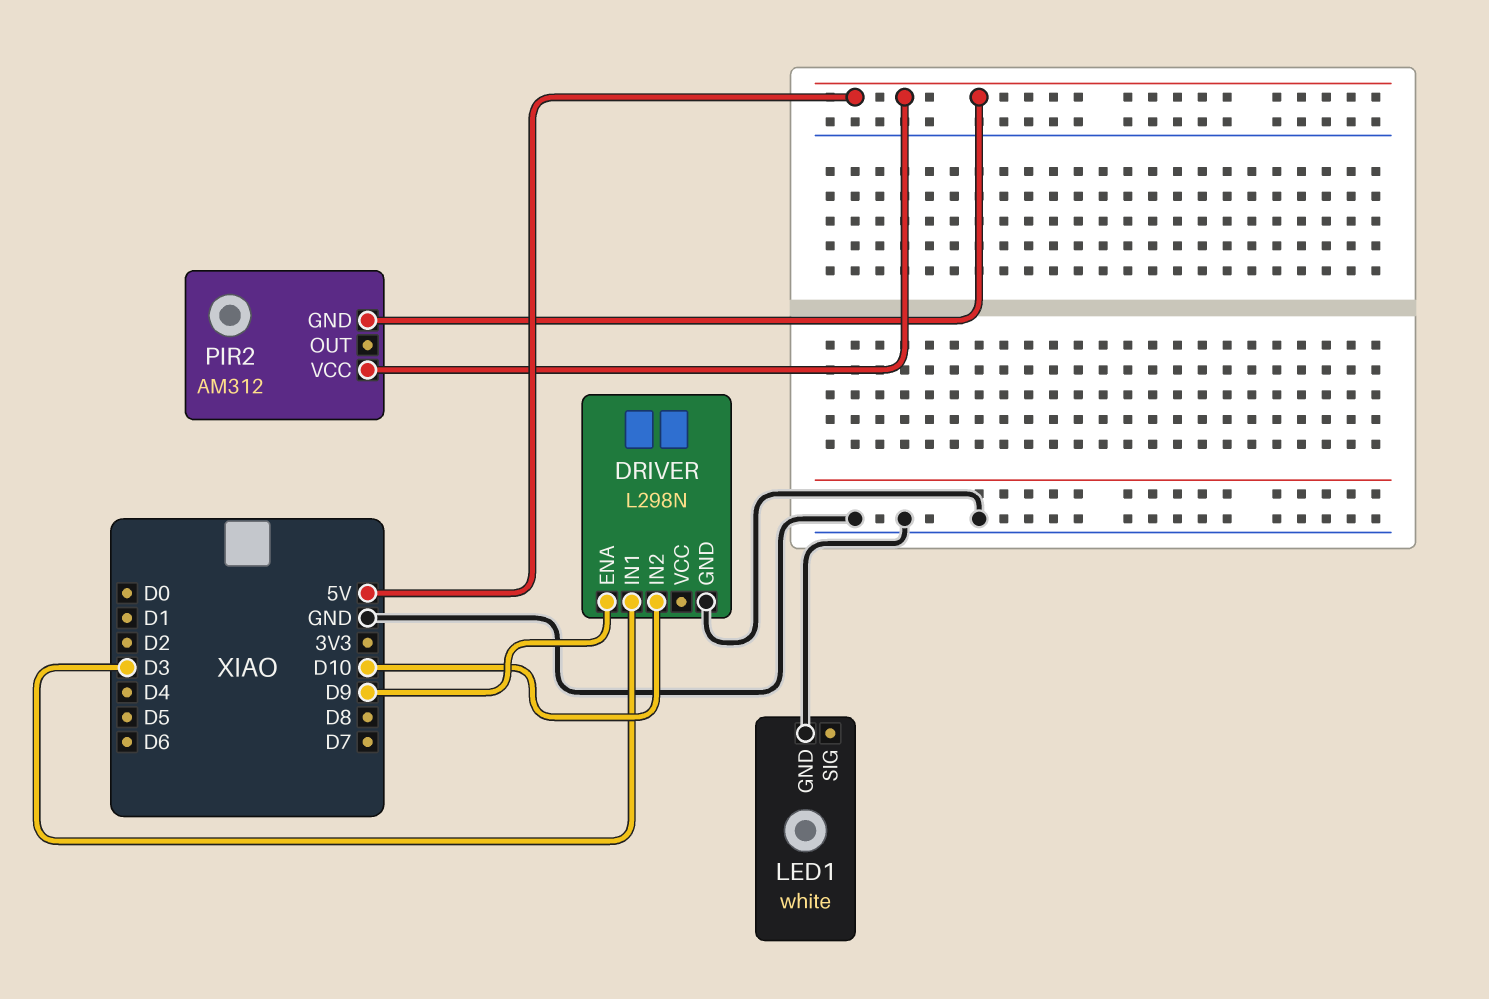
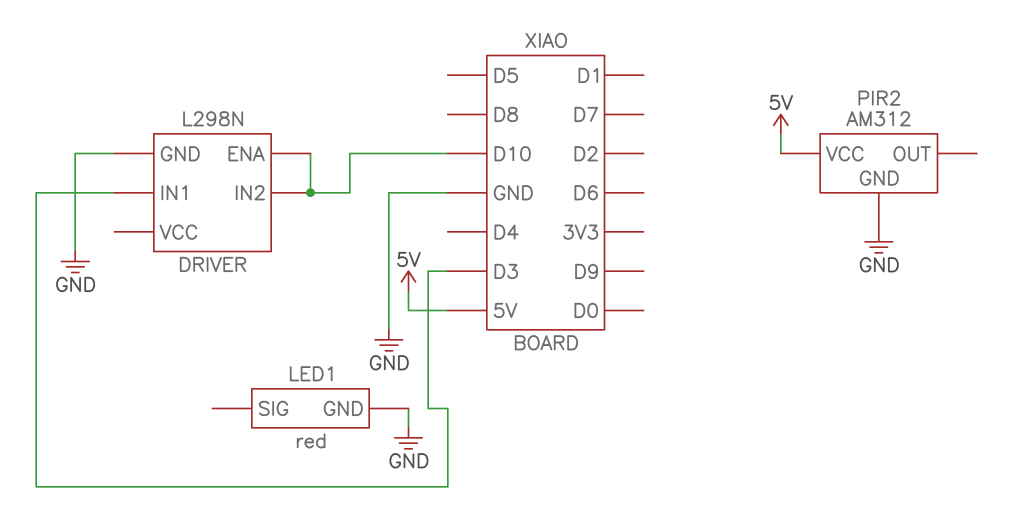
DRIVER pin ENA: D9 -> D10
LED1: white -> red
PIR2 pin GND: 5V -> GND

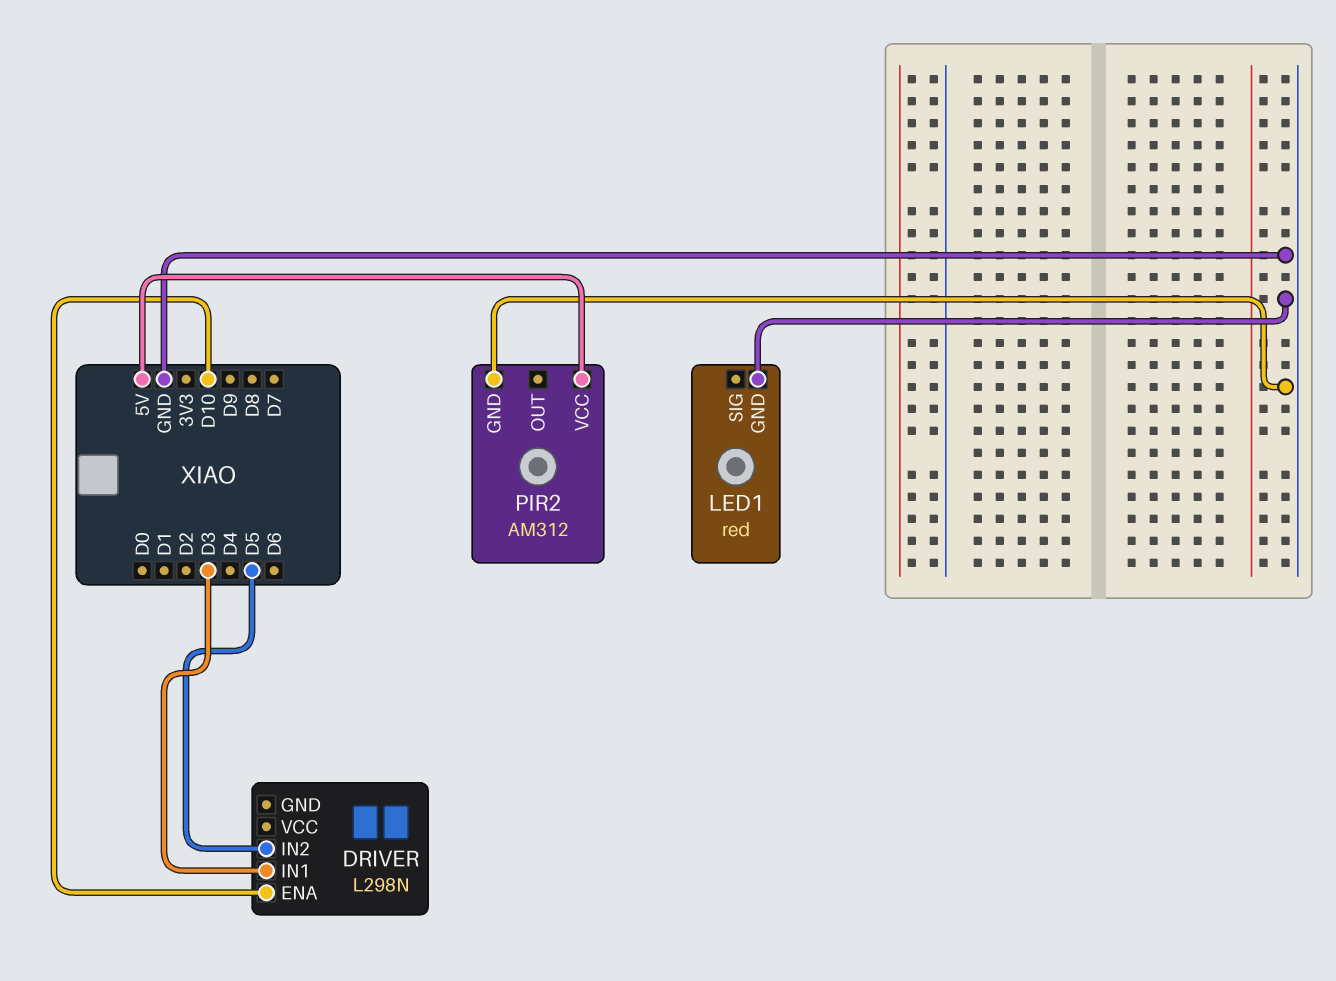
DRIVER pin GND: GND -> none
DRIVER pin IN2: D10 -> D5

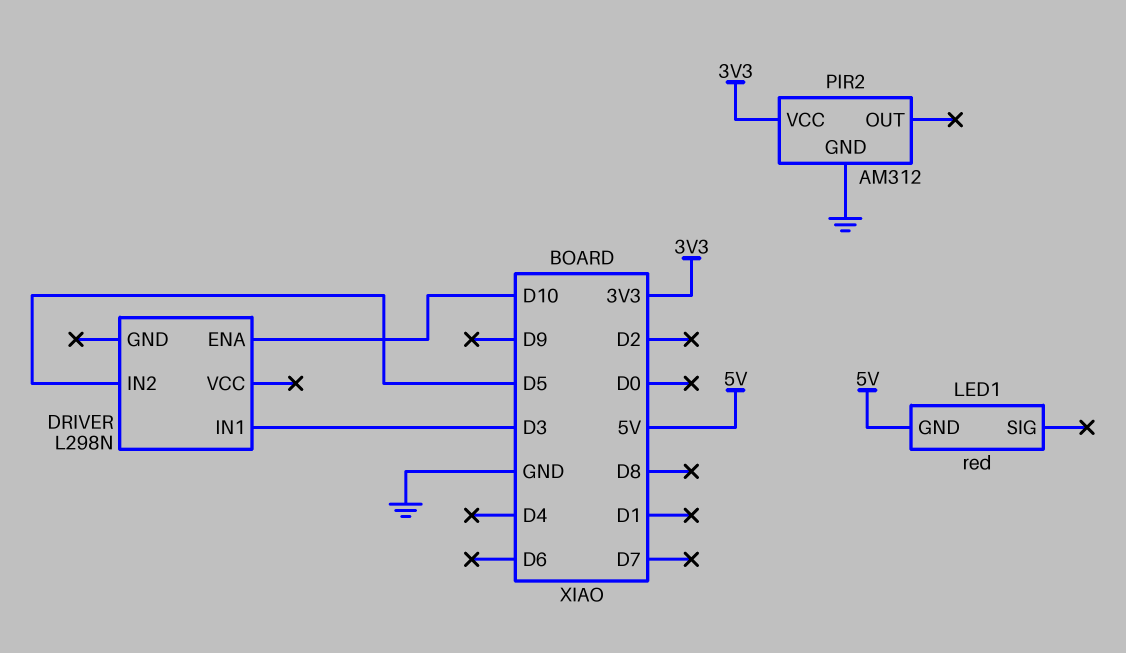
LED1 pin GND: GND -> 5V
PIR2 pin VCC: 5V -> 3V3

▶ [The problem]:
Only the pictures are to be left out; write out all the other data exactly.

▶ [Task answer]:
DRIVER pin ENA: D9 -> D10
LED1: white -> red
PIR2 pin GND: 5V -> GND

DRIVER pin GND: GND -> none
DRIVER pin IN2: D10 -> D5

LED1 pin GND: GND -> 5V
PIR2 pin VCC: 5V -> 3V3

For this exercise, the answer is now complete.